WHAT TO PRODUCE: Each line below that carries the string "cyan" must appear in the answer.
━━ PROVIDED MATERIAL ━━
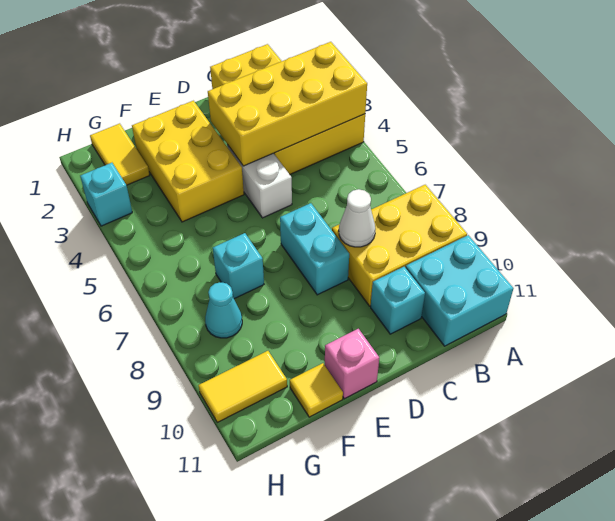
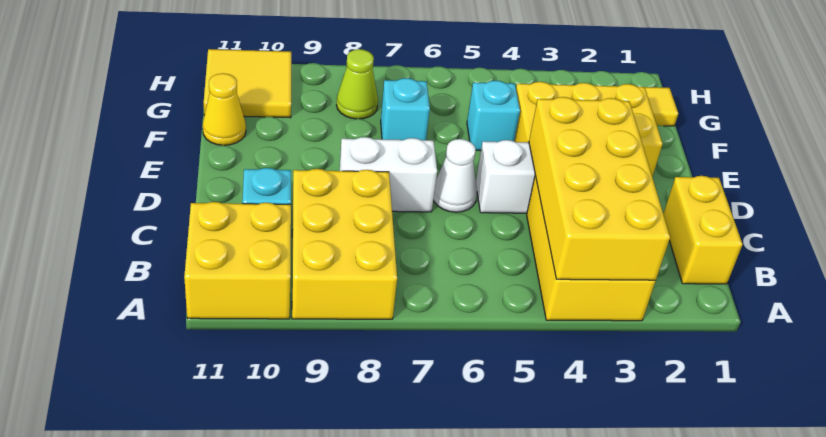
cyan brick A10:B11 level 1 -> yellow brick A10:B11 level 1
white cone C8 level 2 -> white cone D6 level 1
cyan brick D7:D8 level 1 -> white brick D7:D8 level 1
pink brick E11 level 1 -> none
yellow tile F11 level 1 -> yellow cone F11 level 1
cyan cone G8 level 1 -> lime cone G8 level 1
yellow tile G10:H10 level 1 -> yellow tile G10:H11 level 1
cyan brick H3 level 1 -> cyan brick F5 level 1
━━━
TASK RESPONSE:
cyan brick A10:B11 level 1 -> yellow brick A10:B11 level 1
cyan brick D7:D8 level 1 -> white brick D7:D8 level 1
cyan cone G8 level 1 -> lime cone G8 level 1
cyan brick H3 level 1 -> cyan brick F5 level 1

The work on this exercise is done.